-- Opening Marker --
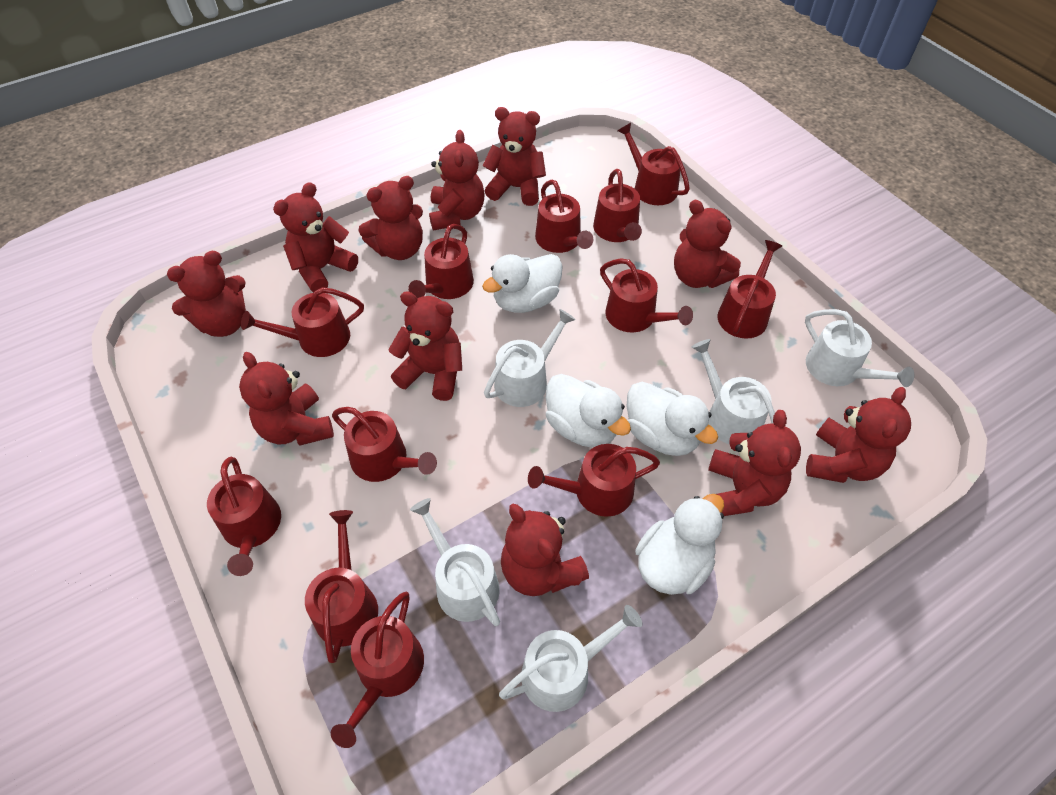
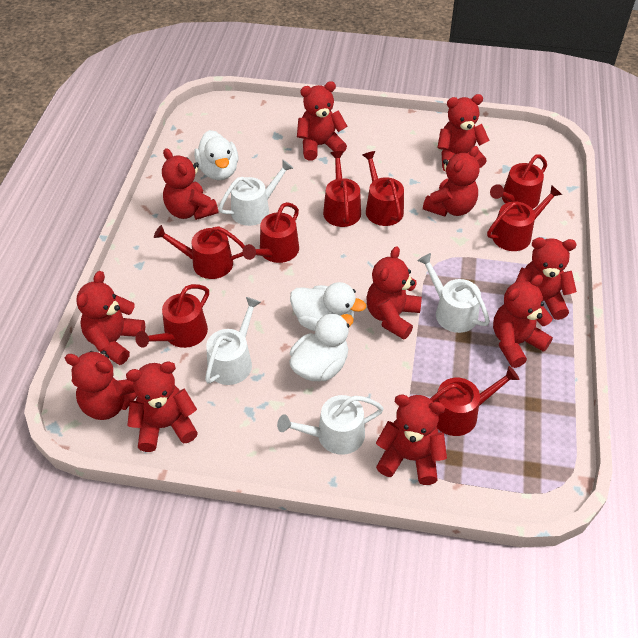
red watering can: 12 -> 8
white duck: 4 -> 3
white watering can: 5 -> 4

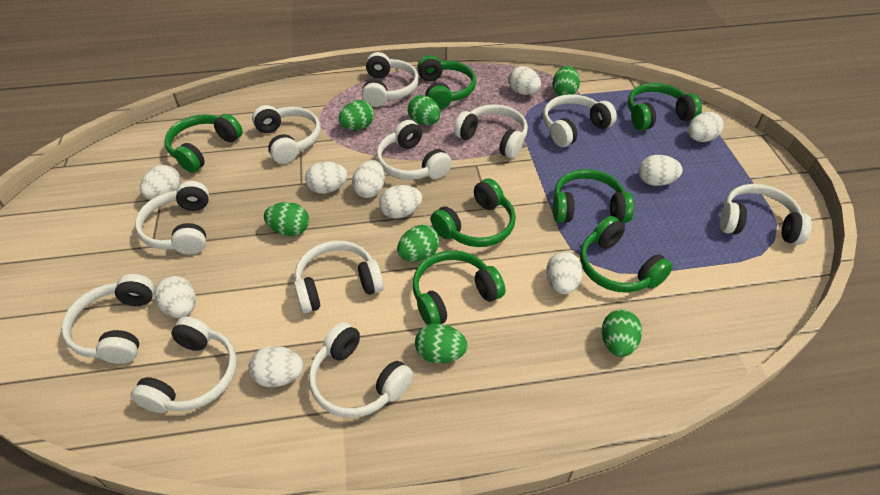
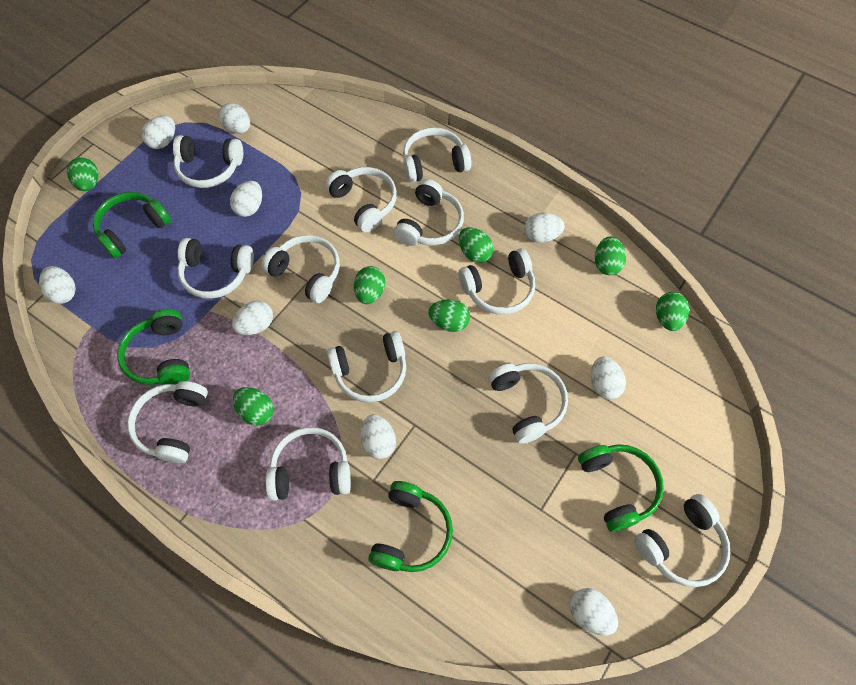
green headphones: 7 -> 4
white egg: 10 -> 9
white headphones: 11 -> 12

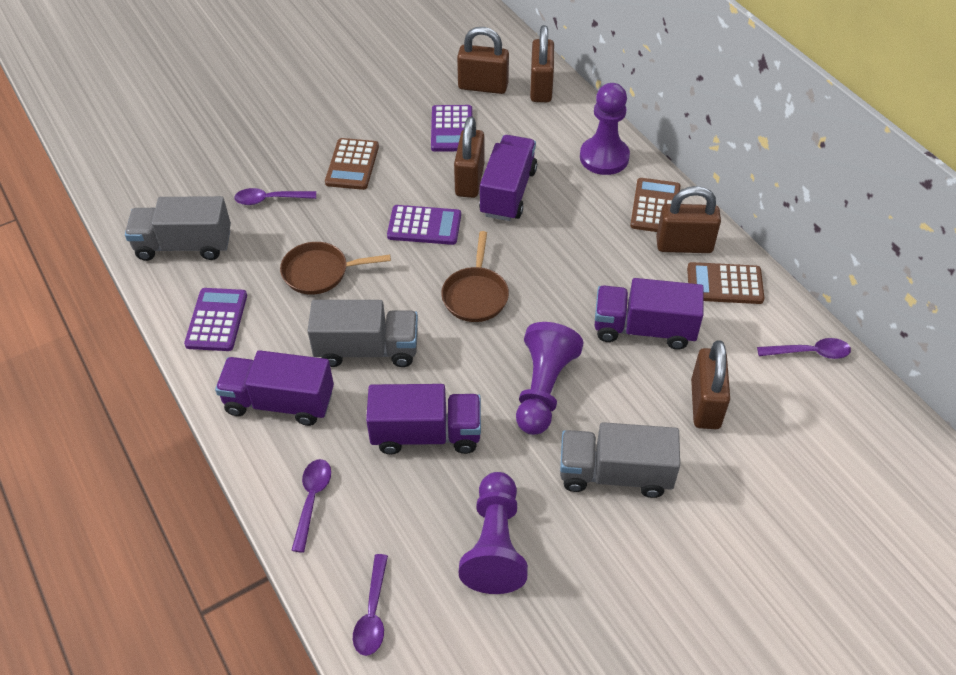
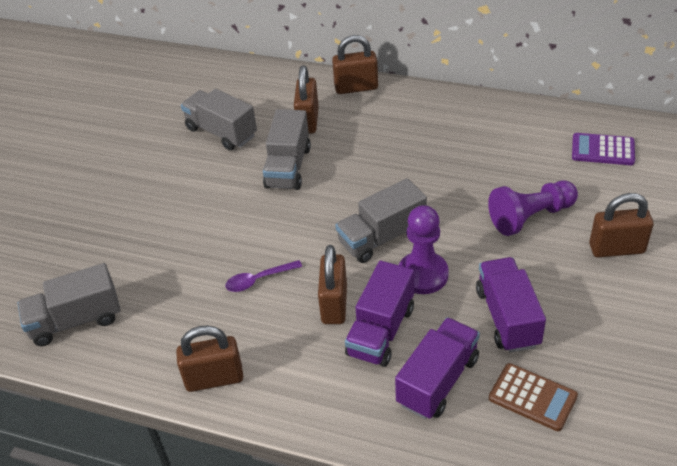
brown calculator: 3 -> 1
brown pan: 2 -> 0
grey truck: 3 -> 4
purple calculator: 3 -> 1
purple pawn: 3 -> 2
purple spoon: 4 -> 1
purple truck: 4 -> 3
-- Closing Marker --
== TASK GOAL ==
Copy whichever lines of the records above contain the word "headphones".

== RESPONSE ==
green headphones: 7 -> 4
white headphones: 11 -> 12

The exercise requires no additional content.